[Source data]
^^^^^^^^

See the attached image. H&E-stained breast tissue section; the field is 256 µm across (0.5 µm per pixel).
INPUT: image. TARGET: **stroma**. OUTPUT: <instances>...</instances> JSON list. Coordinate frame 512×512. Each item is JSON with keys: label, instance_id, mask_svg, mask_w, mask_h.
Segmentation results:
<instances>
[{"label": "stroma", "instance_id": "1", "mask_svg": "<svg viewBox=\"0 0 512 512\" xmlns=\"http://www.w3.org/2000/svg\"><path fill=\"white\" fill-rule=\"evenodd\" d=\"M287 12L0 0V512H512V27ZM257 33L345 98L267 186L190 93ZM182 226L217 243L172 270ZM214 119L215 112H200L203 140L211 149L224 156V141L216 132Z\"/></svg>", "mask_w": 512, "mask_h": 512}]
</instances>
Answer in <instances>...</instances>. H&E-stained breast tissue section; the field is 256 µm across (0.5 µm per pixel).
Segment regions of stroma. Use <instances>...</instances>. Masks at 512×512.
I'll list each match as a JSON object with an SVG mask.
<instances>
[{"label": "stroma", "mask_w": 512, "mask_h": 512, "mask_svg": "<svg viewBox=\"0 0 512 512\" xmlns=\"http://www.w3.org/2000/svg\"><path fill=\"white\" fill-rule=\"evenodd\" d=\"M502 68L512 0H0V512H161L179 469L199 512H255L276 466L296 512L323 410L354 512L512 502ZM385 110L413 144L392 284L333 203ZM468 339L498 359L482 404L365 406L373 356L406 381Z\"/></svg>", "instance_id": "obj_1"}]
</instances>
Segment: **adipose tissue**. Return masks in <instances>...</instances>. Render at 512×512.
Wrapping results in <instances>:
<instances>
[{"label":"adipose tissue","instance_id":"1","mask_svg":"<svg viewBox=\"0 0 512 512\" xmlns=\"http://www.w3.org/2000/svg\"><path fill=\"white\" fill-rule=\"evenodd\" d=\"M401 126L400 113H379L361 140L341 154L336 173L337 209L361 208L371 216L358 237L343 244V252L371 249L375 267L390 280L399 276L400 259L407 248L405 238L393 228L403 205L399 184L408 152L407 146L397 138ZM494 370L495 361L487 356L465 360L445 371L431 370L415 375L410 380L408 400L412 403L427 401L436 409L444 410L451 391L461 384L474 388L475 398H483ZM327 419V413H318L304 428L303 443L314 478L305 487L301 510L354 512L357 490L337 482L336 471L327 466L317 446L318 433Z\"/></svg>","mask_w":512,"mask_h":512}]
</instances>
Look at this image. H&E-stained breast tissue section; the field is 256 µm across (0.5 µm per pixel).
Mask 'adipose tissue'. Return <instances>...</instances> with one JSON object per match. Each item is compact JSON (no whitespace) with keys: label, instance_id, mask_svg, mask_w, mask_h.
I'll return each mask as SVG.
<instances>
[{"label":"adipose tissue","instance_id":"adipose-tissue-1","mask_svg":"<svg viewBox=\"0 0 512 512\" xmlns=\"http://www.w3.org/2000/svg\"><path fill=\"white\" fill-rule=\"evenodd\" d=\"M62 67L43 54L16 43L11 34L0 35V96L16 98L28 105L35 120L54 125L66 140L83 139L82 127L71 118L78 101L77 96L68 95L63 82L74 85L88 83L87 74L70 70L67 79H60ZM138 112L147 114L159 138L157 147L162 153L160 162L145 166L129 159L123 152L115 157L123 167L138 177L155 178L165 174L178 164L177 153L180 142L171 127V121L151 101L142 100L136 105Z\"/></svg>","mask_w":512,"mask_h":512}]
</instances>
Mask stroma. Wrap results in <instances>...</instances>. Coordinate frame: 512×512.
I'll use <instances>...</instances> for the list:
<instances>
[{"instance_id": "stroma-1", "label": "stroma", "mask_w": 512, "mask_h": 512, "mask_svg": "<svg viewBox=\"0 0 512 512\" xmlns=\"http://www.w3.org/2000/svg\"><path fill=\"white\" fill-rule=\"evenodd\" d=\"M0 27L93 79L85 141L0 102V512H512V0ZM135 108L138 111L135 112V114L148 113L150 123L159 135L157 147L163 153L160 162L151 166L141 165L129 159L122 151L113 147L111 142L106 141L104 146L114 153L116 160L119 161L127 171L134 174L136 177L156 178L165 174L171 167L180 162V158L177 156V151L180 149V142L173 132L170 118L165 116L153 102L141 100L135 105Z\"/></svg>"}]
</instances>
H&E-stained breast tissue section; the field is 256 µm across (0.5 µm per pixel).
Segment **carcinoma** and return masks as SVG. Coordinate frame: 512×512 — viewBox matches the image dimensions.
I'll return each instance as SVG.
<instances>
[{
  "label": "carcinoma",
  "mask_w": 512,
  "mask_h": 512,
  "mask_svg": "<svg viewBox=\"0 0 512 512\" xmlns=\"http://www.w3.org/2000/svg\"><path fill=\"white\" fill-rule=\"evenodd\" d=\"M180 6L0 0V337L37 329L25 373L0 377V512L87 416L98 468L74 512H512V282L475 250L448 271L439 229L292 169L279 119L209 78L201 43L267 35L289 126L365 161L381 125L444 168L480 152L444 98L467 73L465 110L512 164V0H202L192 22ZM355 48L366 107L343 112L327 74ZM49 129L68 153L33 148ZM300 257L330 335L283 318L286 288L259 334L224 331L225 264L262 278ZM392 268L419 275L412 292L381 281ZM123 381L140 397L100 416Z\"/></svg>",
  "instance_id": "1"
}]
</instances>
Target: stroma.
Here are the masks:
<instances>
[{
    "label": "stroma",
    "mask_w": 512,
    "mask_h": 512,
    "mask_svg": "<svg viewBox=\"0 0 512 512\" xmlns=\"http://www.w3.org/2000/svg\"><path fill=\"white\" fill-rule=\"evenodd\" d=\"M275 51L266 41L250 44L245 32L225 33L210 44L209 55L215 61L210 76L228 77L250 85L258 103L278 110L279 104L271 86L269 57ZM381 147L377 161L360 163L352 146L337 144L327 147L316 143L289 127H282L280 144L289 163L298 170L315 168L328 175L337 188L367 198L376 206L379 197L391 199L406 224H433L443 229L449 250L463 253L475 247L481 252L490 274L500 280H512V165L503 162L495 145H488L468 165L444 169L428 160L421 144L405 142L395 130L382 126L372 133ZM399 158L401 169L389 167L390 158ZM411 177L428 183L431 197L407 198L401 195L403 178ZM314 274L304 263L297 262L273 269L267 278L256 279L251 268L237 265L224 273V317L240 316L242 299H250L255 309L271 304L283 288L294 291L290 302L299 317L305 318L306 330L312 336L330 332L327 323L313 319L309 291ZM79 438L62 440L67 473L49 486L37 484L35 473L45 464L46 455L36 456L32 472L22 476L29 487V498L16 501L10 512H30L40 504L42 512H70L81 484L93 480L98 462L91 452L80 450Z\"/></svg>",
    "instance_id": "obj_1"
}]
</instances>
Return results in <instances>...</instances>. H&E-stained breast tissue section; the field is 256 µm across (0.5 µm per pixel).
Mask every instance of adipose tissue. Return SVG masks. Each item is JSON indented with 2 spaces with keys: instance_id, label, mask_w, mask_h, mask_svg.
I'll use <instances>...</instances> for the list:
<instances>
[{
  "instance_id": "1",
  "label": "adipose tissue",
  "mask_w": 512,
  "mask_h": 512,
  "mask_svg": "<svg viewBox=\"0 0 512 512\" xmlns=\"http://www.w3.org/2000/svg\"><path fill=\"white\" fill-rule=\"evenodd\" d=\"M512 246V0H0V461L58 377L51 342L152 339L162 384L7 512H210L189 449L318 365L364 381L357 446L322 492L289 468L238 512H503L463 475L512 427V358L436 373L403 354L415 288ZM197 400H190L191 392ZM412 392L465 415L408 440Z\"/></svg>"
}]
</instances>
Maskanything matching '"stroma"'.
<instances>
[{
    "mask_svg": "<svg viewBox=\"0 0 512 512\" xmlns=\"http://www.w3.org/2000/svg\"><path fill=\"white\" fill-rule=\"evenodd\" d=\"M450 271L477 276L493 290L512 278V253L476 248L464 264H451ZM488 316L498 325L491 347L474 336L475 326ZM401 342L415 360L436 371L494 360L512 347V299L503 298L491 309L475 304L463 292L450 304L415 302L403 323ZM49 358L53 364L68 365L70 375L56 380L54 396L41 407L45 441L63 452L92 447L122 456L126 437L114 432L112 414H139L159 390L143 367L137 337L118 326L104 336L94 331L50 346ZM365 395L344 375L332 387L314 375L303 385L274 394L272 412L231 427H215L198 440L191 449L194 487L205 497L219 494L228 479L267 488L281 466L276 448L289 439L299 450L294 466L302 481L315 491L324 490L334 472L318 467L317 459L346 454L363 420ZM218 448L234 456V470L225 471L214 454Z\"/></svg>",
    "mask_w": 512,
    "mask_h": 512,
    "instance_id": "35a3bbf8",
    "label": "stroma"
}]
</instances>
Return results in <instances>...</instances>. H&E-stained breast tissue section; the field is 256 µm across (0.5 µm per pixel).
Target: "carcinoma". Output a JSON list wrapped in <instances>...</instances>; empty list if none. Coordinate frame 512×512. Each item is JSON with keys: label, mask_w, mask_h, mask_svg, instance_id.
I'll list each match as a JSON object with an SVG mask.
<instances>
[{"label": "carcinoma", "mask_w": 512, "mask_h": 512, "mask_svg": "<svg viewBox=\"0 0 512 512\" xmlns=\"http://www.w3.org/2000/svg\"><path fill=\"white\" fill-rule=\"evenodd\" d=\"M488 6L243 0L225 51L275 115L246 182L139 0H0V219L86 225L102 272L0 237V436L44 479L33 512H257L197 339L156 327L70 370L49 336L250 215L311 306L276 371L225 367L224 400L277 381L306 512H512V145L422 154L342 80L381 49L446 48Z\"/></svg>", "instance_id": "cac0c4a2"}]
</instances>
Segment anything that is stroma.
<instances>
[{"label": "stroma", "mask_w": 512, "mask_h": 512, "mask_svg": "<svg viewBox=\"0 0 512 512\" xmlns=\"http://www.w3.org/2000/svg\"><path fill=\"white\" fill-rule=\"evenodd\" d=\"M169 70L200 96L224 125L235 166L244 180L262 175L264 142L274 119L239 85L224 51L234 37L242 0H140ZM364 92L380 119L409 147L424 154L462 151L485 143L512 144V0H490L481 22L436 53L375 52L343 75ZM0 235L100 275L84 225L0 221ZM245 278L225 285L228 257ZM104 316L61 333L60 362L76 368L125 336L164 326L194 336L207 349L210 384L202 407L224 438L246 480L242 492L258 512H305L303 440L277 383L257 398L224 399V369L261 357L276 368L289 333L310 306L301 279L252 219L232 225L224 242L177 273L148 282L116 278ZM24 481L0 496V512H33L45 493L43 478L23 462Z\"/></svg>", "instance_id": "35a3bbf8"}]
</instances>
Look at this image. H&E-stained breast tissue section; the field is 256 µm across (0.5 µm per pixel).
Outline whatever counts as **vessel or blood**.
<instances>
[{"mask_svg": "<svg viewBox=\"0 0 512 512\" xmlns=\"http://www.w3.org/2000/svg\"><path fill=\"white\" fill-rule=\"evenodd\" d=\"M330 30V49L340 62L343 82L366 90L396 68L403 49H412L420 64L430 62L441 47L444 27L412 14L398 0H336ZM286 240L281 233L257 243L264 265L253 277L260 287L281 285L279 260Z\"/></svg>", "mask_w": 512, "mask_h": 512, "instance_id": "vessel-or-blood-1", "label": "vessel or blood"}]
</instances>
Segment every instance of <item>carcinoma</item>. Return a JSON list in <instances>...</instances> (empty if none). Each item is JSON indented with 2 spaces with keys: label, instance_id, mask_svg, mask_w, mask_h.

^^^^^^^^

- YOUR TASK: For the entries shown above, give the number of lines that include the word "across", without any other text.

- EXERCISE ANSWER: 7